*** Begin section ***

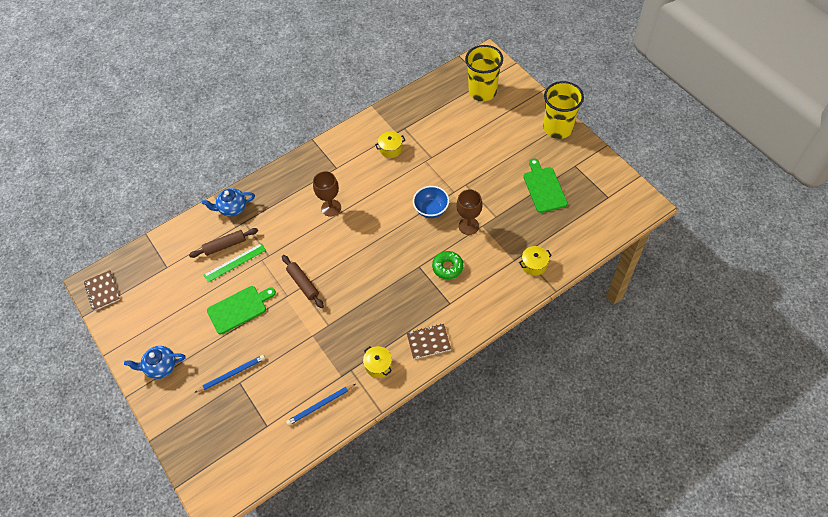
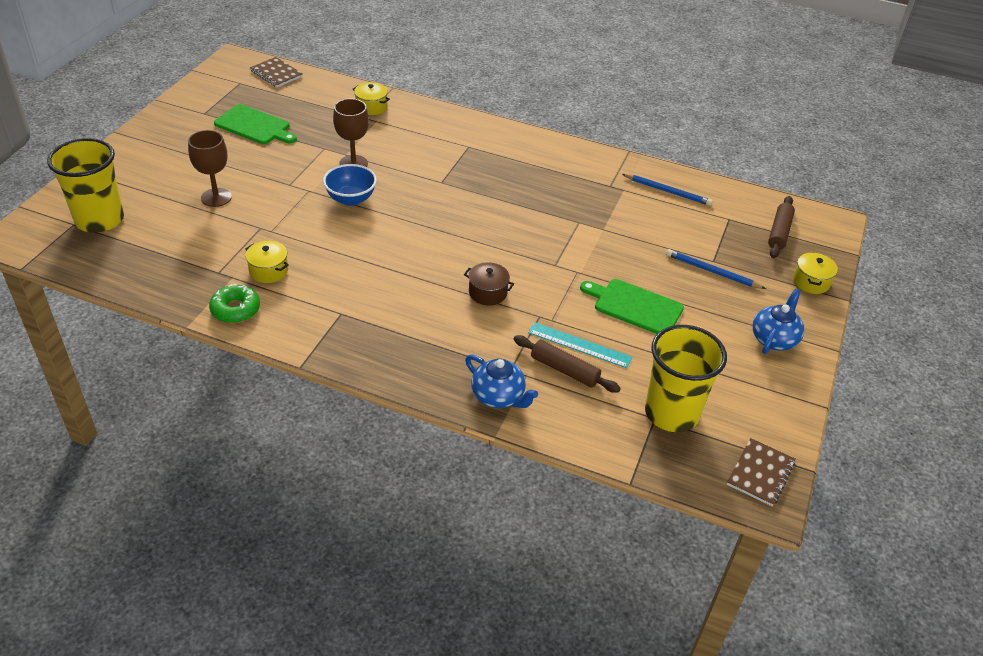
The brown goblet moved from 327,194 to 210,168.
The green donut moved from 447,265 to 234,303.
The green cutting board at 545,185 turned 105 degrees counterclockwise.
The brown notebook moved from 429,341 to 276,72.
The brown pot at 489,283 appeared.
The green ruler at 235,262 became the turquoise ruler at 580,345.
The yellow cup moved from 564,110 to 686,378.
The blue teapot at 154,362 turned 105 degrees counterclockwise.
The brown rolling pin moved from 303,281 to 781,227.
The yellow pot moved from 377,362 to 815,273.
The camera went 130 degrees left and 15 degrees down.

*** End section ***

> [Problem to solve] Write the material out again exactly as it appears, dropping the pictures.

> [Response area]
The brown goblet moved from 327,194 to 210,168.
The green donut moved from 447,265 to 234,303.
The green cutting board at 545,185 turned 105 degrees counterclockwise.
The brown notebook moved from 429,341 to 276,72.
The brown pot at 489,283 appeared.
The green ruler at 235,262 became the turquoise ruler at 580,345.
The yellow cup moved from 564,110 to 686,378.
The blue teapot at 154,362 turned 105 degrees counterclockwise.
The brown rolling pin moved from 303,281 to 781,227.
The yellow pot moved from 377,362 to 815,273.
The camera went 130 degrees left and 15 degrees down.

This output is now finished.